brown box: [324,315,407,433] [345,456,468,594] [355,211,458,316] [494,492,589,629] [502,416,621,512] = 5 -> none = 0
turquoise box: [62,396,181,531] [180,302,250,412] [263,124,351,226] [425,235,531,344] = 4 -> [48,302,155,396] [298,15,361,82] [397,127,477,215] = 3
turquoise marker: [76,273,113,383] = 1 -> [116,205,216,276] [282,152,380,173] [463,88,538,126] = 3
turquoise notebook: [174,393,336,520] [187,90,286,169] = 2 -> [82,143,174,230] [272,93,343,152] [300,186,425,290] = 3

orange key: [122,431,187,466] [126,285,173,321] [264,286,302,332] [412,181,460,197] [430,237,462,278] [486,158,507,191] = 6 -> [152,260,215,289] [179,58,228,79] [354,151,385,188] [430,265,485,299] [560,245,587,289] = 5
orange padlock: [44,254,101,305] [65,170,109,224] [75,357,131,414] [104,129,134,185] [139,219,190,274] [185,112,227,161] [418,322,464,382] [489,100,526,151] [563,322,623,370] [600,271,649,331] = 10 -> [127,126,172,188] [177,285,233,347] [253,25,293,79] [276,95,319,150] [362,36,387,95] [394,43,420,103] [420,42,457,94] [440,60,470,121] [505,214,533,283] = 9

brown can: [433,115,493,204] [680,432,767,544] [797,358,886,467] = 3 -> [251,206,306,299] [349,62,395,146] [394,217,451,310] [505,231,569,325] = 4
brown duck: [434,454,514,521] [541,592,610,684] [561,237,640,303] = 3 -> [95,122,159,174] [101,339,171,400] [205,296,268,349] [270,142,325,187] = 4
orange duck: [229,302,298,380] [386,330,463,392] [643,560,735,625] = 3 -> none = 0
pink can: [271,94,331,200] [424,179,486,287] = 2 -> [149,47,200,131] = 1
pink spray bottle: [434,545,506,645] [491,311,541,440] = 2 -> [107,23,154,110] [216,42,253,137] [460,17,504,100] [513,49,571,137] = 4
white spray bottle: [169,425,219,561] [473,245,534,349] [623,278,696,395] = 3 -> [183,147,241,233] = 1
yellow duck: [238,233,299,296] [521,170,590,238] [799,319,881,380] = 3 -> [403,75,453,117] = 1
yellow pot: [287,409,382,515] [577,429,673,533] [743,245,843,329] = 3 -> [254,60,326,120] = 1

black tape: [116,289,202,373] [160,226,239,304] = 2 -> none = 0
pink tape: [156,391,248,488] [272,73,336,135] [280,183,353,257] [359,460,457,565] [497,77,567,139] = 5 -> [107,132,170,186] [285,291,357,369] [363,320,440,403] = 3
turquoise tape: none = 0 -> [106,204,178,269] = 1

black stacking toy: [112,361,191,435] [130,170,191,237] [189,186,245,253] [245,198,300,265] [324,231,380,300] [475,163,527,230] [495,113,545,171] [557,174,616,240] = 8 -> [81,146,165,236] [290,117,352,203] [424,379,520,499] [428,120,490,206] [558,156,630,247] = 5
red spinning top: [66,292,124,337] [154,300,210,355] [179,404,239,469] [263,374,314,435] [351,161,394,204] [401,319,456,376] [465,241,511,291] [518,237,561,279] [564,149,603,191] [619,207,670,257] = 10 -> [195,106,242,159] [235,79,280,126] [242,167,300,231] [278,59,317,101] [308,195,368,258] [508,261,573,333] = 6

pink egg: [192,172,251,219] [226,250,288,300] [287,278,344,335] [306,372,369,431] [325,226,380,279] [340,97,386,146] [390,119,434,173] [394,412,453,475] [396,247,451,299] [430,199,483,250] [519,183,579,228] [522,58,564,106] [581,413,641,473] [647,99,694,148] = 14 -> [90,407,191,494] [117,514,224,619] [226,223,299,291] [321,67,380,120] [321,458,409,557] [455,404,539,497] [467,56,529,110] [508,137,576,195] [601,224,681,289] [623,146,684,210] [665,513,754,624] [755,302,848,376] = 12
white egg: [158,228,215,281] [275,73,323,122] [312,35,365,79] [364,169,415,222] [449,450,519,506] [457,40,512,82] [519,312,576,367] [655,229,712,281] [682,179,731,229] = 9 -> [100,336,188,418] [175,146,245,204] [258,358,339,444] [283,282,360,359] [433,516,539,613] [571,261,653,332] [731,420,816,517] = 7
········
What to work on:
An exact, complete copy of the lines above from the one with "yellow duck: [238,233,299,296]" through the one with "red spinning top: [66,292,124,337]" is the whole answer.

Exercise solution:
yellow duck: [238,233,299,296] [521,170,590,238] [799,319,881,380] = 3 -> [403,75,453,117] = 1
yellow pot: [287,409,382,515] [577,429,673,533] [743,245,843,329] = 3 -> [254,60,326,120] = 1

black tape: [116,289,202,373] [160,226,239,304] = 2 -> none = 0
pink tape: [156,391,248,488] [272,73,336,135] [280,183,353,257] [359,460,457,565] [497,77,567,139] = 5 -> [107,132,170,186] [285,291,357,369] [363,320,440,403] = 3
turquoise tape: none = 0 -> [106,204,178,269] = 1

black stacking toy: [112,361,191,435] [130,170,191,237] [189,186,245,253] [245,198,300,265] [324,231,380,300] [475,163,527,230] [495,113,545,171] [557,174,616,240] = 8 -> [81,146,165,236] [290,117,352,203] [424,379,520,499] [428,120,490,206] [558,156,630,247] = 5
red spinning top: [66,292,124,337] [154,300,210,355] [179,404,239,469] [263,374,314,435] [351,161,394,204] [401,319,456,376] [465,241,511,291] [518,237,561,279] [564,149,603,191] [619,207,670,257] = 10 -> [195,106,242,159] [235,79,280,126] [242,167,300,231] [278,59,317,101] [308,195,368,258] [508,261,573,333] = 6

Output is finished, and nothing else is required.